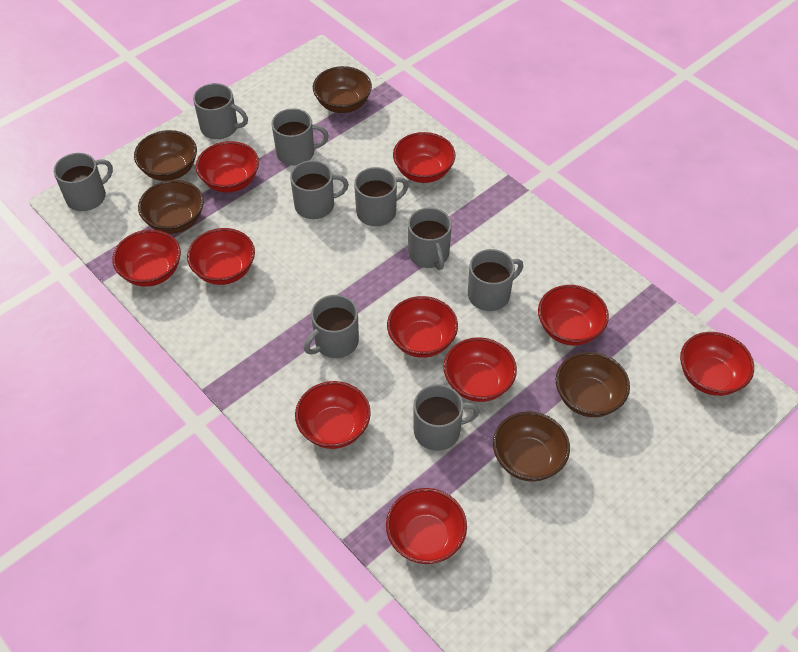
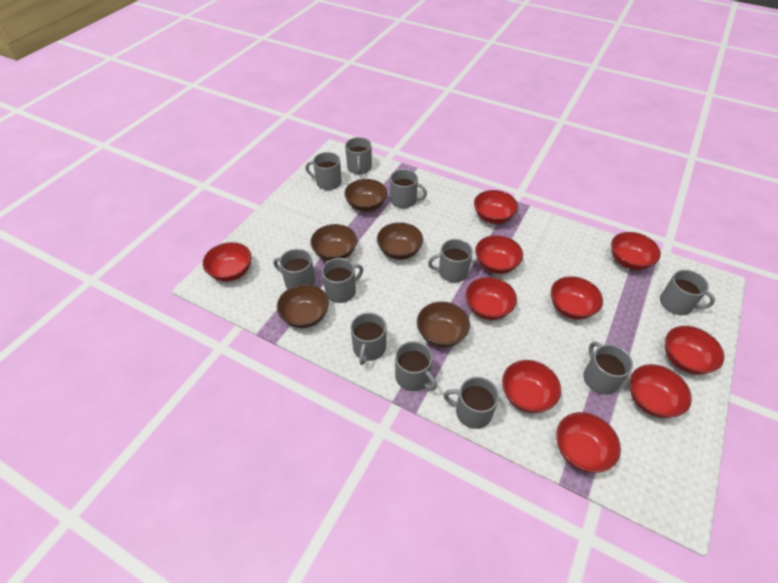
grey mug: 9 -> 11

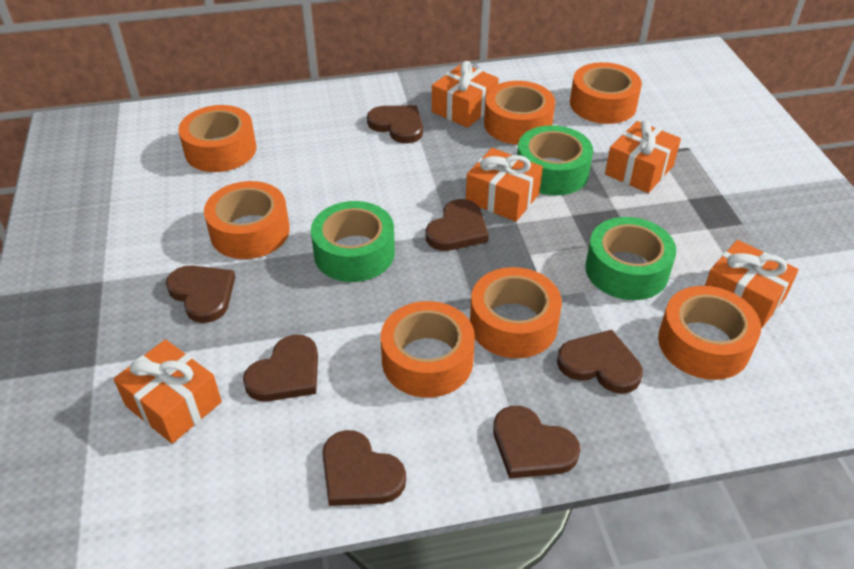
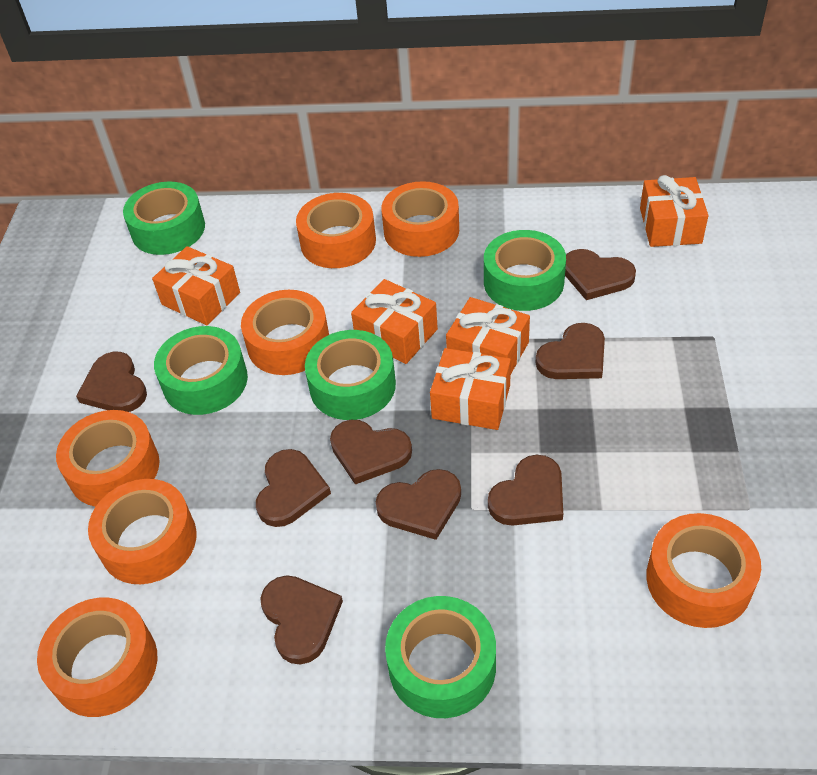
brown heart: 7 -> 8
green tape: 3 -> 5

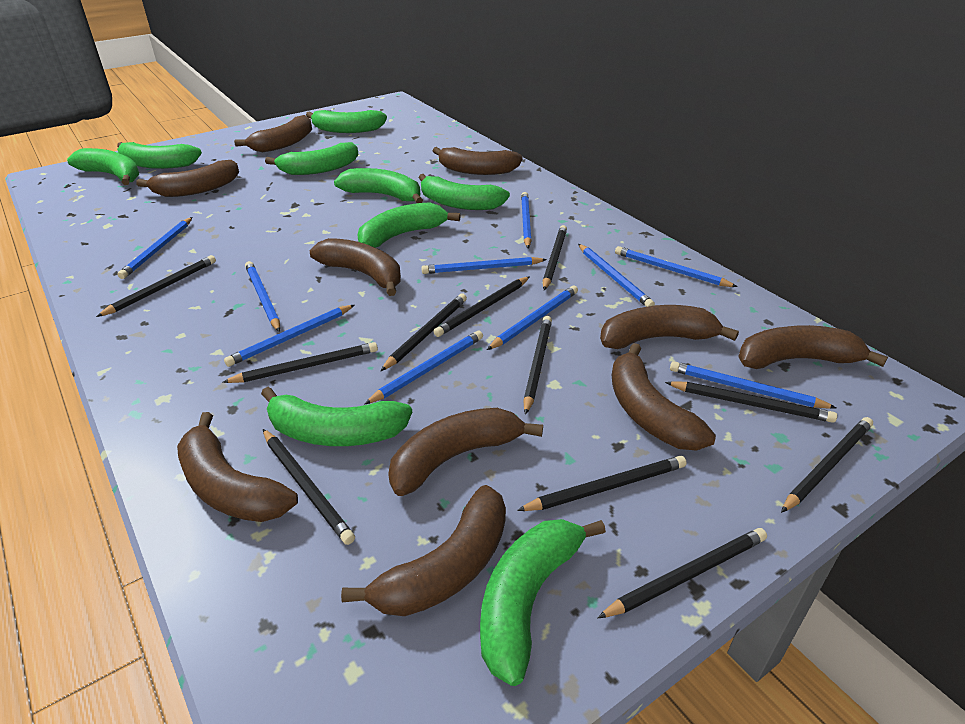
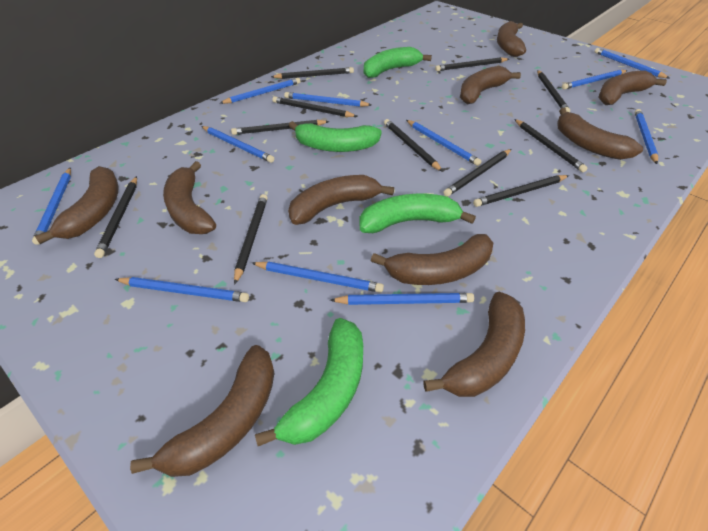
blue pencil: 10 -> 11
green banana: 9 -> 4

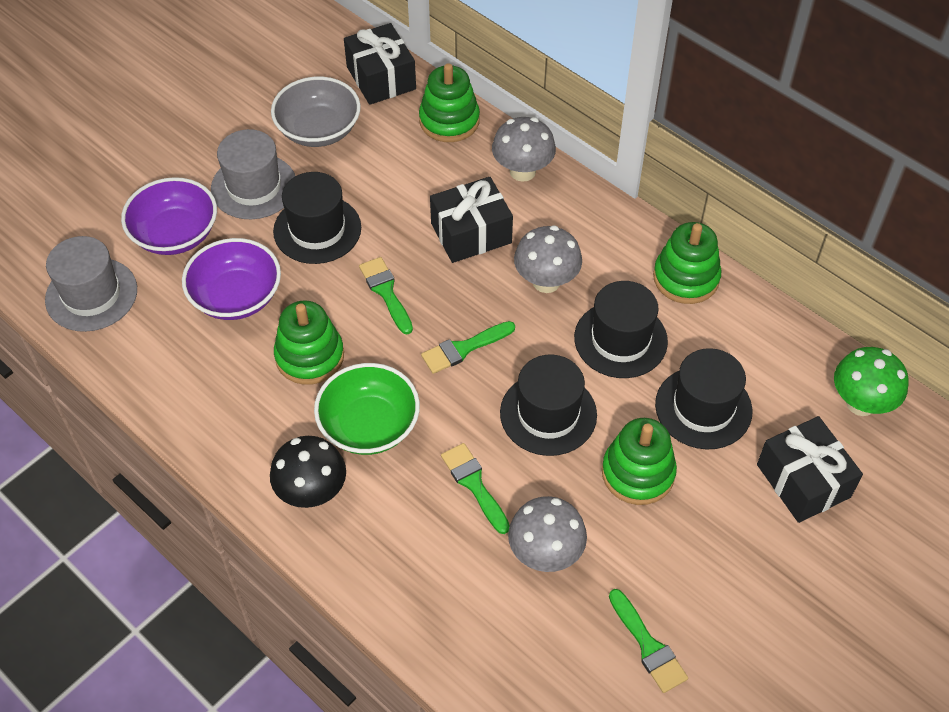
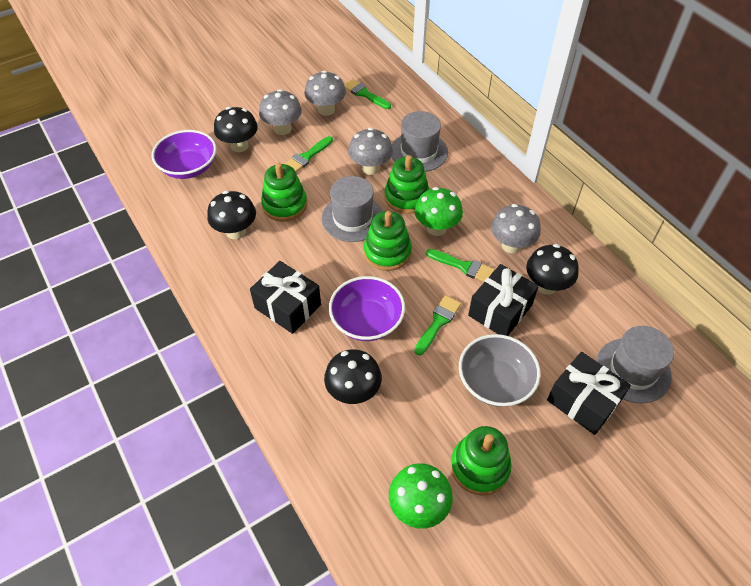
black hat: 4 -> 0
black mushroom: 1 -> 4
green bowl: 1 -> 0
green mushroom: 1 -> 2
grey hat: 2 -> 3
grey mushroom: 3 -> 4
═══
Work item: Repeat the listing verbatim. Skip the pictures.

Result:
grey mug: 9 -> 11

brown heart: 7 -> 8
green tape: 3 -> 5

blue pencil: 10 -> 11
green banana: 9 -> 4

black hat: 4 -> 0
black mushroom: 1 -> 4
green bowl: 1 -> 0
green mushroom: 1 -> 2
grey hat: 2 -> 3
grey mushroom: 3 -> 4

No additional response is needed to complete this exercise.